* [Action item]:
Check every line of the data below for the word "cone". Copy the ones that have it.

* [Given entries]:
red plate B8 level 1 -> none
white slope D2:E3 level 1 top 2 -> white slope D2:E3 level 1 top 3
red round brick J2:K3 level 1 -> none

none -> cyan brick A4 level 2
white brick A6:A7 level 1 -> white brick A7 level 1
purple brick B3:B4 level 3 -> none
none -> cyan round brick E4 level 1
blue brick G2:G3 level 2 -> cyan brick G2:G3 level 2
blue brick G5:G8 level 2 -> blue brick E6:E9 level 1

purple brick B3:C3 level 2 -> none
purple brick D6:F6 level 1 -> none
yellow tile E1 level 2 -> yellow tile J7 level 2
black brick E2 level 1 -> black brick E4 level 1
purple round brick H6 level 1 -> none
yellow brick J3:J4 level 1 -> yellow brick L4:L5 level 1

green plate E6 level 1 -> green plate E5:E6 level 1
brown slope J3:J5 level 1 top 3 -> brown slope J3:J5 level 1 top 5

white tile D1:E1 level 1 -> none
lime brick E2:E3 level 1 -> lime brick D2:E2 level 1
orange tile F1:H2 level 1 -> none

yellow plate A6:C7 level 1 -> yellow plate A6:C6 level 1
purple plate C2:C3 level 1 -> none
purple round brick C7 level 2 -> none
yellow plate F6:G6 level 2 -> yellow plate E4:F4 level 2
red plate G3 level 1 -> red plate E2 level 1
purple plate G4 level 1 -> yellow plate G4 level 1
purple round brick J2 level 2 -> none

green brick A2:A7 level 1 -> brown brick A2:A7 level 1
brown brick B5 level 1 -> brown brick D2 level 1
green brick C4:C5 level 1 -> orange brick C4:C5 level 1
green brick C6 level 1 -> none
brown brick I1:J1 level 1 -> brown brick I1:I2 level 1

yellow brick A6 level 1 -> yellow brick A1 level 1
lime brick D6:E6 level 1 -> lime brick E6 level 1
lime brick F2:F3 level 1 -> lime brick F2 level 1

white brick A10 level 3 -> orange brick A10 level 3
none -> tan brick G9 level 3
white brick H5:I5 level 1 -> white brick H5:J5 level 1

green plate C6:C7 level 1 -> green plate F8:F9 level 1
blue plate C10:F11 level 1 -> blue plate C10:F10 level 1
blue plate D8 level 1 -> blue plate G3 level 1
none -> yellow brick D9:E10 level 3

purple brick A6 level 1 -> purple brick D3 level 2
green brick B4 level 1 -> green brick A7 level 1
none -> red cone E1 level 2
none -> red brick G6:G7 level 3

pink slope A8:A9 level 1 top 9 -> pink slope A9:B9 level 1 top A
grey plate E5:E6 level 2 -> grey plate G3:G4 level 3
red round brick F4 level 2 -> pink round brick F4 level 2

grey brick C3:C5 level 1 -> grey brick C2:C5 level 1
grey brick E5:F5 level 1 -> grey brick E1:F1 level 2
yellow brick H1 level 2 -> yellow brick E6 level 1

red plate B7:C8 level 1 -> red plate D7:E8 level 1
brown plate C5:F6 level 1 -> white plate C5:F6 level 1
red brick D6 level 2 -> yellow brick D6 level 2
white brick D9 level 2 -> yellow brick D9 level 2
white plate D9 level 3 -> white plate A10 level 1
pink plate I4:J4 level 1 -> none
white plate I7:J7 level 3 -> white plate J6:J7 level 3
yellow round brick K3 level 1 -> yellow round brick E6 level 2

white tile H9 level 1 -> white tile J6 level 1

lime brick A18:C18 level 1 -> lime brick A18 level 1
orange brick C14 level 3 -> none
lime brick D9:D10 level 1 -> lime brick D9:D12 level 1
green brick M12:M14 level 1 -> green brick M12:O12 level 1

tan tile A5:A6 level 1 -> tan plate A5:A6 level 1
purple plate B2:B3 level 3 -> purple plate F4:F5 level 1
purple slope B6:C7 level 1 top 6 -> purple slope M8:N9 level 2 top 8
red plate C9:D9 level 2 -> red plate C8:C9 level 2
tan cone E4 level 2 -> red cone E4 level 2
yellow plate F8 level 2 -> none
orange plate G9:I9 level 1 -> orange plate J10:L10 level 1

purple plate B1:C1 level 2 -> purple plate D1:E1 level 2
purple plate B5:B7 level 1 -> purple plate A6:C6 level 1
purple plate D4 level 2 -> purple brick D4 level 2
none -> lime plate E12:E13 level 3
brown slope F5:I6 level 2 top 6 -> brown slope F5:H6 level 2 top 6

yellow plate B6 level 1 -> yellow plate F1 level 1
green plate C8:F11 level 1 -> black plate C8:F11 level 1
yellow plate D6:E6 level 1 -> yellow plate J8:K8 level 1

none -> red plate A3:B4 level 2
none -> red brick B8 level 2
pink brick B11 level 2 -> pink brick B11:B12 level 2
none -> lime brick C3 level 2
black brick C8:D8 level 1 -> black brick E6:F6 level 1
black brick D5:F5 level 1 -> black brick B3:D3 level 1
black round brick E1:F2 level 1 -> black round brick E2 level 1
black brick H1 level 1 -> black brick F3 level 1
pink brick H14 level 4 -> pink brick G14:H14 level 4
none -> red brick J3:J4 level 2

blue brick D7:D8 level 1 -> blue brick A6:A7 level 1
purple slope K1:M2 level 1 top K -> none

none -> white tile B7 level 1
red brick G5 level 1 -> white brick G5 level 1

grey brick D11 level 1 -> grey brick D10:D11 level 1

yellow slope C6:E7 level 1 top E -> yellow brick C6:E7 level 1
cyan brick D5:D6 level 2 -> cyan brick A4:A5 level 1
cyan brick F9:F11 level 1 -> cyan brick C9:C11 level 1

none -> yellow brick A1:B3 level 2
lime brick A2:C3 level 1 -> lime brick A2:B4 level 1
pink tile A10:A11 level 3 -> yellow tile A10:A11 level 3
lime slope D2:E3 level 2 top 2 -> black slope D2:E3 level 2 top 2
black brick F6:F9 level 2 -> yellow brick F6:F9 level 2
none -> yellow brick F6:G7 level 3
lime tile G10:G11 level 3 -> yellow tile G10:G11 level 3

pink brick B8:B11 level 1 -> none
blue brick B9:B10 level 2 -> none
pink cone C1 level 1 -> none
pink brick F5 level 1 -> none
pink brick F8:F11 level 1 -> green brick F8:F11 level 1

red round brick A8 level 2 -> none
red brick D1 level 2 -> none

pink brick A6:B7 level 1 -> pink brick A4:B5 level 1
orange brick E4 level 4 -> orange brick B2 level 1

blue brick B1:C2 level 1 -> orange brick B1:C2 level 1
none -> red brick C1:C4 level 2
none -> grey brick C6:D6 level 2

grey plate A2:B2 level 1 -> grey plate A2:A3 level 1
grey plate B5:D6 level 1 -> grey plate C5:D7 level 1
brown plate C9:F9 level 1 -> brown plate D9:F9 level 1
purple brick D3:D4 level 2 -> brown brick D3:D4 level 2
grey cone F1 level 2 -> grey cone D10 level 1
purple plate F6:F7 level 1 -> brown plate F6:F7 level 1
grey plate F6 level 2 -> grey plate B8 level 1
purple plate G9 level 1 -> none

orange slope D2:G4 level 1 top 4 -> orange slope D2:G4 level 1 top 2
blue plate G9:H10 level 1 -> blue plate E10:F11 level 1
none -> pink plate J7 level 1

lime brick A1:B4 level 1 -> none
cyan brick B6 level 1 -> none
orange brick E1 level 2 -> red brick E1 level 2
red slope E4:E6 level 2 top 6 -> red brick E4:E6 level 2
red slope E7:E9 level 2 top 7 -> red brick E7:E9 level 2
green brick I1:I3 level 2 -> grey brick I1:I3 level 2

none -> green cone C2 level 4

* [Answer section]:
none -> red cone E1 level 2
tan cone E4 level 2 -> red cone E4 level 2
pink cone C1 level 1 -> none
grey cone F1 level 2 -> grey cone D10 level 1
none -> green cone C2 level 4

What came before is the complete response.